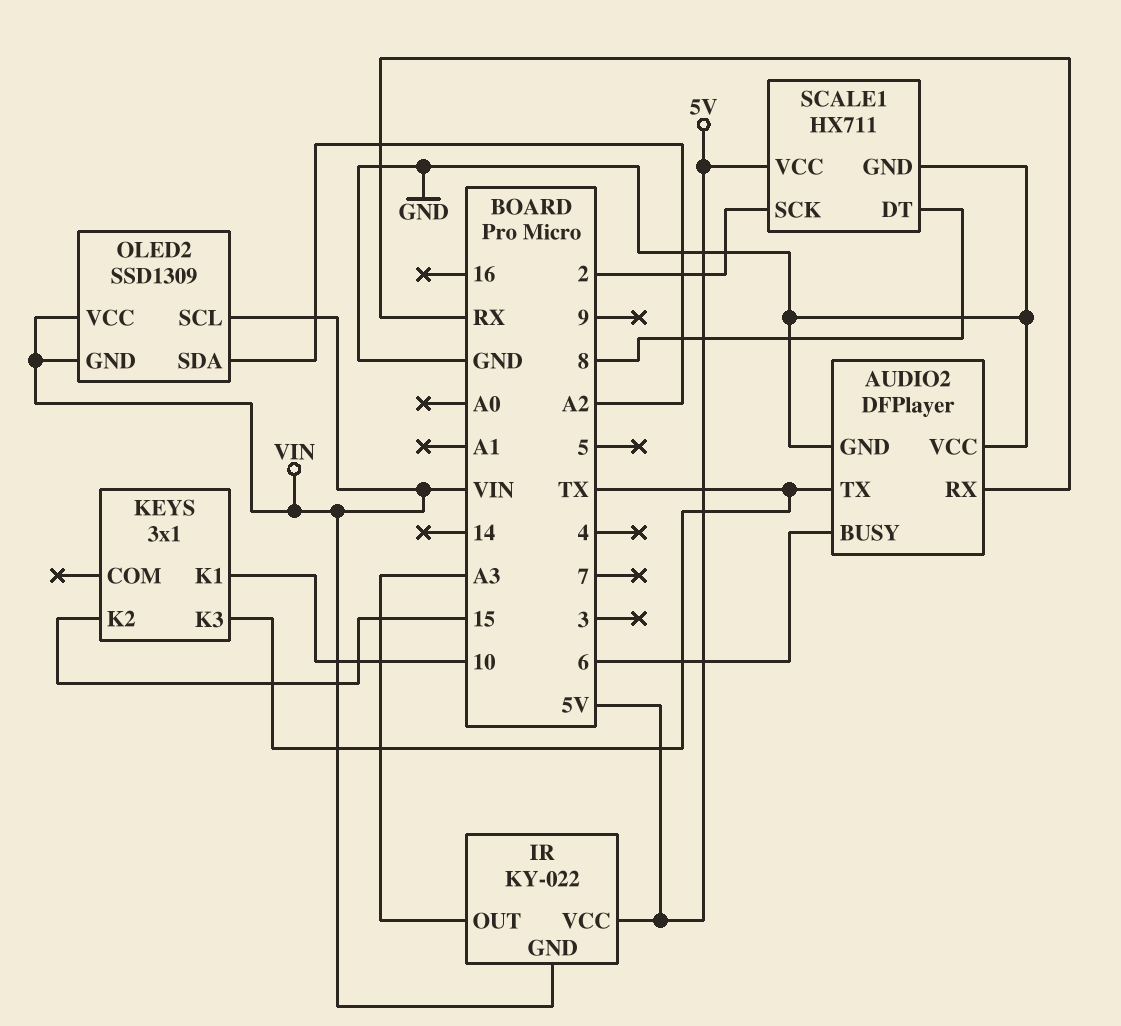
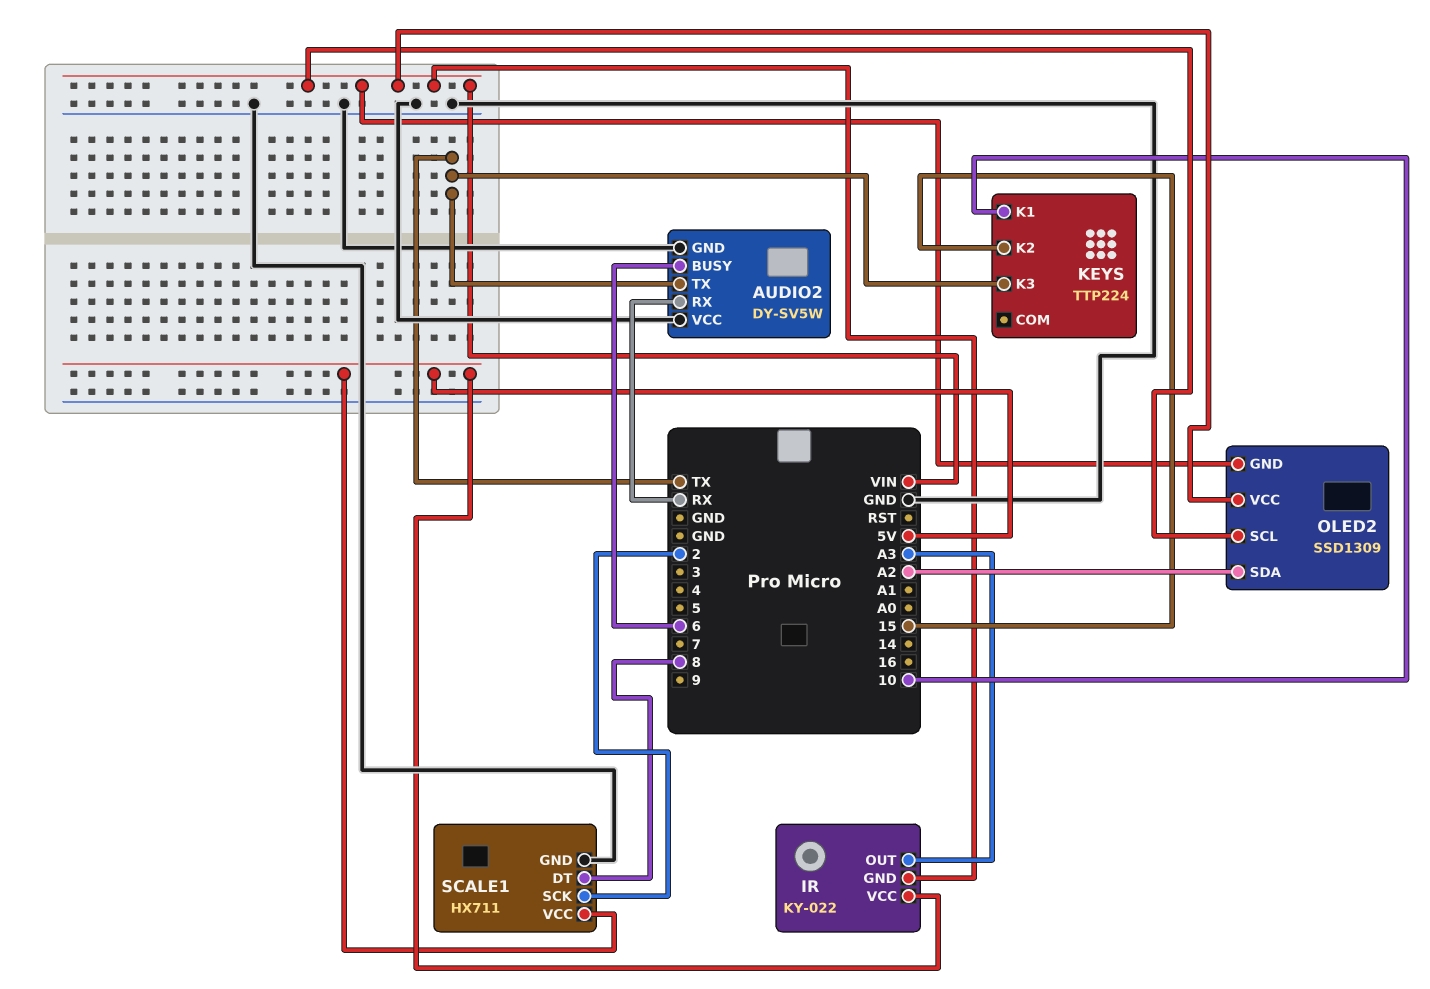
AUDIO2: DFPlayer -> DY-SV5W
KEYS: 3x1 -> TTP224

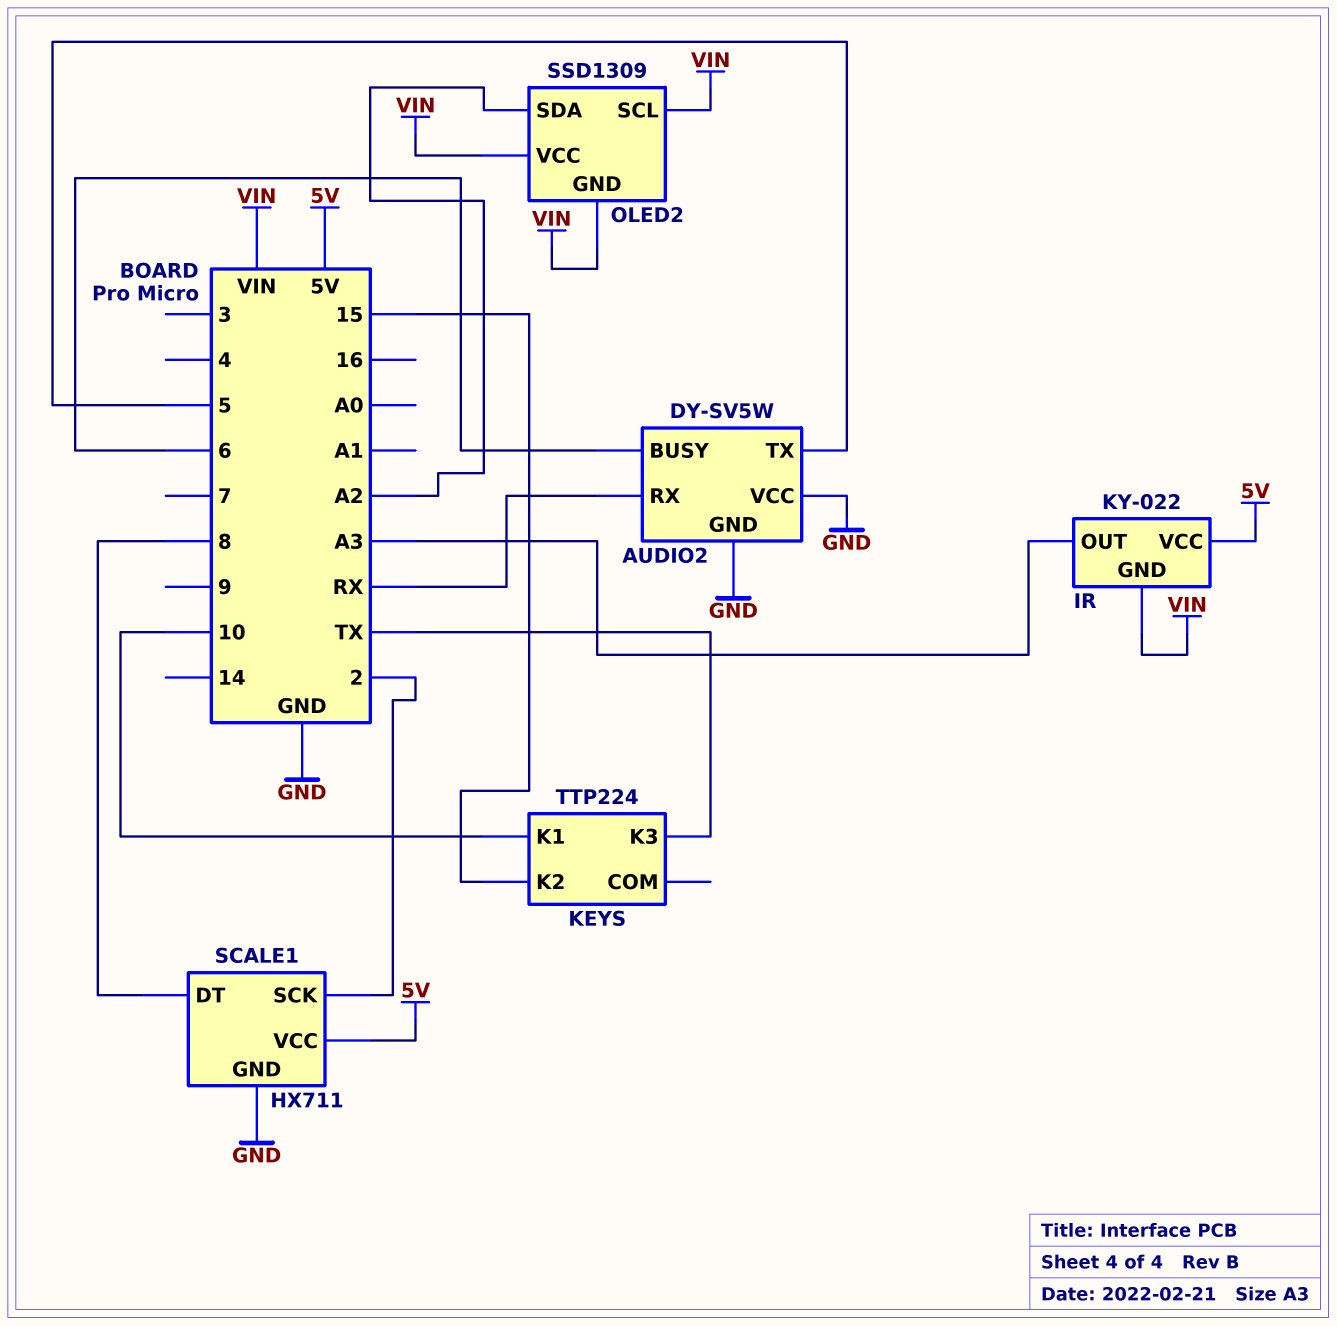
AUDIO2 pin TX: TX -> 5

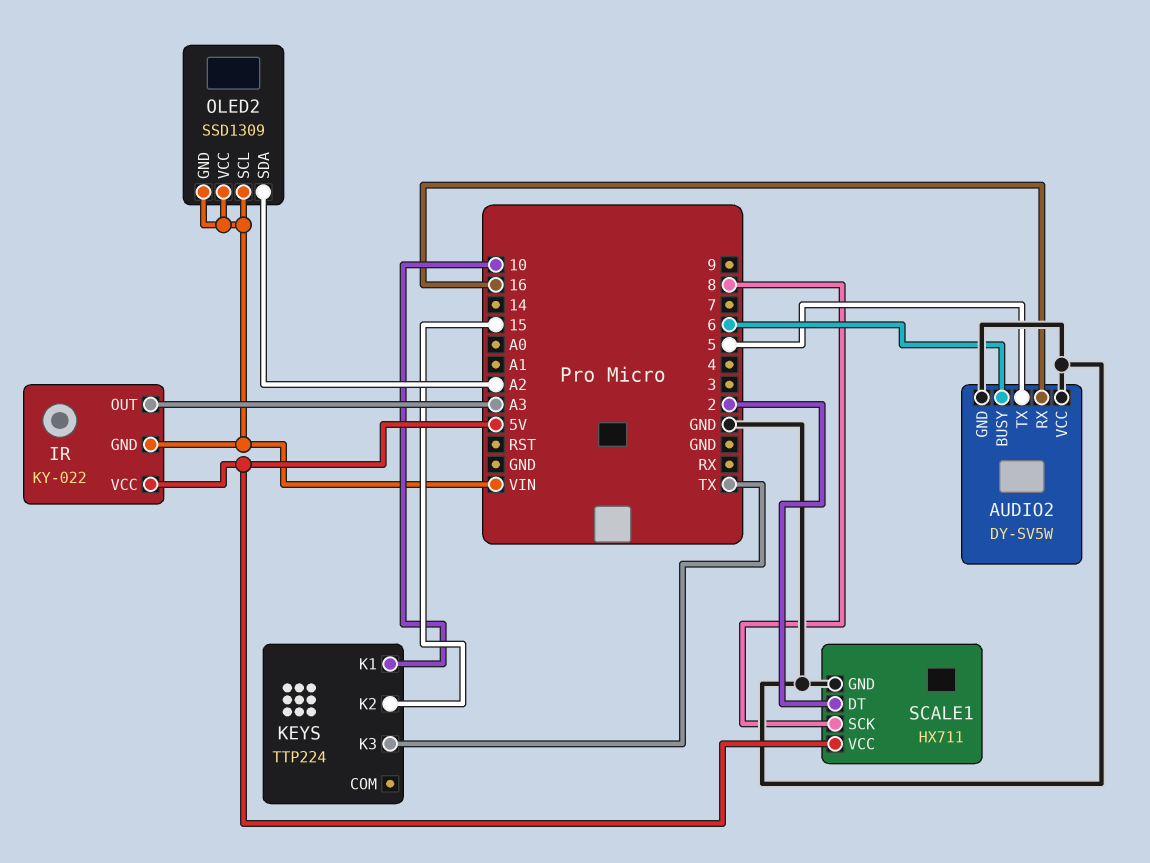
AUDIO2 pin RX: RX -> 16
SCALE1 pin DT: 8 -> 2
SCALE1 pin SCK: 2 -> 8

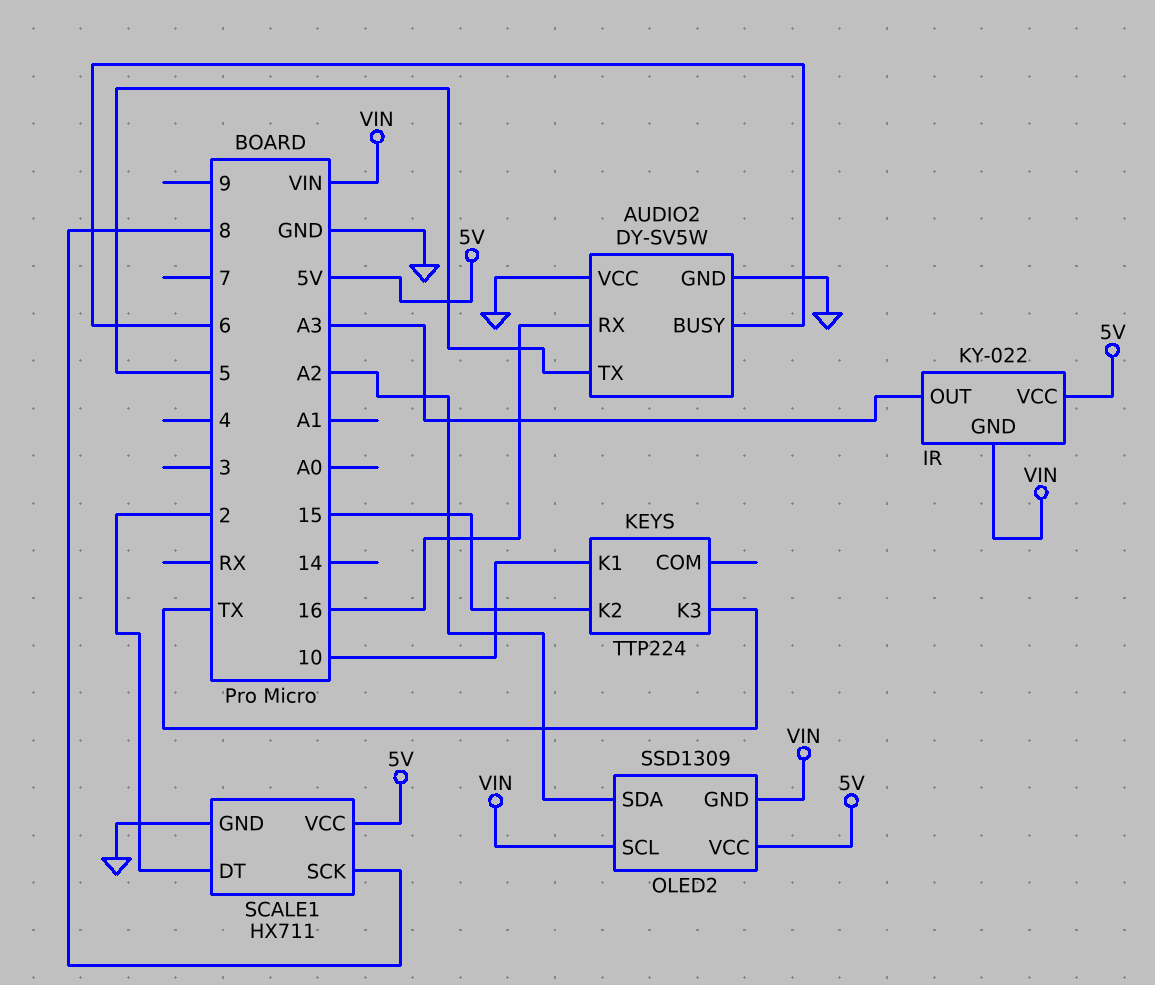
OLED2 pin VCC: VIN -> 5V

▸ Assignment: The answer should consist of every line above, exact and free of images.

▸ Problem solution:
AUDIO2: DFPlayer -> DY-SV5W
KEYS: 3x1 -> TTP224

AUDIO2 pin TX: TX -> 5

AUDIO2 pin RX: RX -> 16
SCALE1 pin DT: 8 -> 2
SCALE1 pin SCK: 2 -> 8

OLED2 pin VCC: VIN -> 5V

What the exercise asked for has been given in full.